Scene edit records
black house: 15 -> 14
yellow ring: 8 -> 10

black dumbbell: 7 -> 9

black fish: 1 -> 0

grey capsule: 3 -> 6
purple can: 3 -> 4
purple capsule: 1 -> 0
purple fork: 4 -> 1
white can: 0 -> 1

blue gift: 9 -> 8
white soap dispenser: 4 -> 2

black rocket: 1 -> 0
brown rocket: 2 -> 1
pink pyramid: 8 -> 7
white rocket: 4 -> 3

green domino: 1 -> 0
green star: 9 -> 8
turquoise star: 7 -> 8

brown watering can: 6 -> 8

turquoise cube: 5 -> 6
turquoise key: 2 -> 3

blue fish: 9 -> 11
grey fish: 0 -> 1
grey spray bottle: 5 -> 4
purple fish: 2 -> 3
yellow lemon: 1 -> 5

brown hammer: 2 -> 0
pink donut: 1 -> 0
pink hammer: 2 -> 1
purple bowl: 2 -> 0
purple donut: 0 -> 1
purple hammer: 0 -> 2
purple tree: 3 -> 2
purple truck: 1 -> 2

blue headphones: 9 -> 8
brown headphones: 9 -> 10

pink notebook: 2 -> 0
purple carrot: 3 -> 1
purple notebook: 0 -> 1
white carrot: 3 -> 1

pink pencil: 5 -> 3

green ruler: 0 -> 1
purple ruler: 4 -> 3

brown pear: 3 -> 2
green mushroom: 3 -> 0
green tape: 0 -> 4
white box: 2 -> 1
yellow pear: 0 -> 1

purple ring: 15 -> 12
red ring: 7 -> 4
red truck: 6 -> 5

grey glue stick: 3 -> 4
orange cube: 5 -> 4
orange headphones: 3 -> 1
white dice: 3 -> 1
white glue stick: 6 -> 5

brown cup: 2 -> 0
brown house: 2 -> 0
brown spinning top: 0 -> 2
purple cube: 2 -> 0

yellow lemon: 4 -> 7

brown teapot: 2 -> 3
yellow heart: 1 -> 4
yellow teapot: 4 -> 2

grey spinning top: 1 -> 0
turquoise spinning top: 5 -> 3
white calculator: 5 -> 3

Work request:
Retype only this range exactly: the first line of the data through the line where "brown headphones: 9 -> 10" appears.

The answer:
black house: 15 -> 14
yellow ring: 8 -> 10

black dumbbell: 7 -> 9

black fish: 1 -> 0

grey capsule: 3 -> 6
purple can: 3 -> 4
purple capsule: 1 -> 0
purple fork: 4 -> 1
white can: 0 -> 1

blue gift: 9 -> 8
white soap dispenser: 4 -> 2

black rocket: 1 -> 0
brown rocket: 2 -> 1
pink pyramid: 8 -> 7
white rocket: 4 -> 3

green domino: 1 -> 0
green star: 9 -> 8
turquoise star: 7 -> 8

brown watering can: 6 -> 8

turquoise cube: 5 -> 6
turquoise key: 2 -> 3

blue fish: 9 -> 11
grey fish: 0 -> 1
grey spray bottle: 5 -> 4
purple fish: 2 -> 3
yellow lemon: 1 -> 5

brown hammer: 2 -> 0
pink donut: 1 -> 0
pink hammer: 2 -> 1
purple bowl: 2 -> 0
purple donut: 0 -> 1
purple hammer: 0 -> 2
purple tree: 3 -> 2
purple truck: 1 -> 2

blue headphones: 9 -> 8
brown headphones: 9 -> 10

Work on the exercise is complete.